What needs to be done:
Take the records below and print them verbatim up to and including the line that carries "red cross: (71, 78) -> (52, 14), moved".

[Entries taken from a collection]
════════════════════
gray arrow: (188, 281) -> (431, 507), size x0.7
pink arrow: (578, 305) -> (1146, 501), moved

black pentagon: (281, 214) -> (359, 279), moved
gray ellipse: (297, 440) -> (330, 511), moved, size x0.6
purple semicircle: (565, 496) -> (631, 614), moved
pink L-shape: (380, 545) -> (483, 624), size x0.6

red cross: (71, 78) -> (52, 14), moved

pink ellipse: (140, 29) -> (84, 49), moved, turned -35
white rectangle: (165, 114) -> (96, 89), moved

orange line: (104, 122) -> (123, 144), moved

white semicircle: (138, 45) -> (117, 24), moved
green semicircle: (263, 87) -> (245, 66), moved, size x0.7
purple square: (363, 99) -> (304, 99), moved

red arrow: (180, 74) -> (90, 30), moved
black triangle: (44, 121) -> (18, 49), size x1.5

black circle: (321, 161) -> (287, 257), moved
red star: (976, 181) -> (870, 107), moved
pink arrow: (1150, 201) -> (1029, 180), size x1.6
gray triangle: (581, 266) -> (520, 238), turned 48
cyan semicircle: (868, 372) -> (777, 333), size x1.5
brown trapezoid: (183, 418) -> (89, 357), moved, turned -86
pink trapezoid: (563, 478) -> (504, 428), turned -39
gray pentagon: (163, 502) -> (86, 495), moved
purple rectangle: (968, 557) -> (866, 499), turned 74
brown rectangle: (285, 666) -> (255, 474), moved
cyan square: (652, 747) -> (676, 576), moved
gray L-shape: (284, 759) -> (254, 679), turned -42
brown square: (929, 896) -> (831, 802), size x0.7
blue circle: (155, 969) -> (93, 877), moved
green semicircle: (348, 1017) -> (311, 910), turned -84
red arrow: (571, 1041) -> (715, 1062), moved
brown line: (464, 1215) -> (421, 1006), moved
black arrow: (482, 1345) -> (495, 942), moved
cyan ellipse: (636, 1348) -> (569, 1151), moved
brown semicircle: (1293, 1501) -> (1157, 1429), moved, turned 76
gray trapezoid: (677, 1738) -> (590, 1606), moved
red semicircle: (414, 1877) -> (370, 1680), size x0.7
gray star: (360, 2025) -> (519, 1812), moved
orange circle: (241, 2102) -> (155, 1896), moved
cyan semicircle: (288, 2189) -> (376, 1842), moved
════════════════════
Solution:
gray arrow: (188, 281) -> (431, 507), size x0.7
pink arrow: (578, 305) -> (1146, 501), moved

black pentagon: (281, 214) -> (359, 279), moved
gray ellipse: (297, 440) -> (330, 511), moved, size x0.6
purple semicircle: (565, 496) -> (631, 614), moved
pink L-shape: (380, 545) -> (483, 624), size x0.6

red cross: (71, 78) -> (52, 14), moved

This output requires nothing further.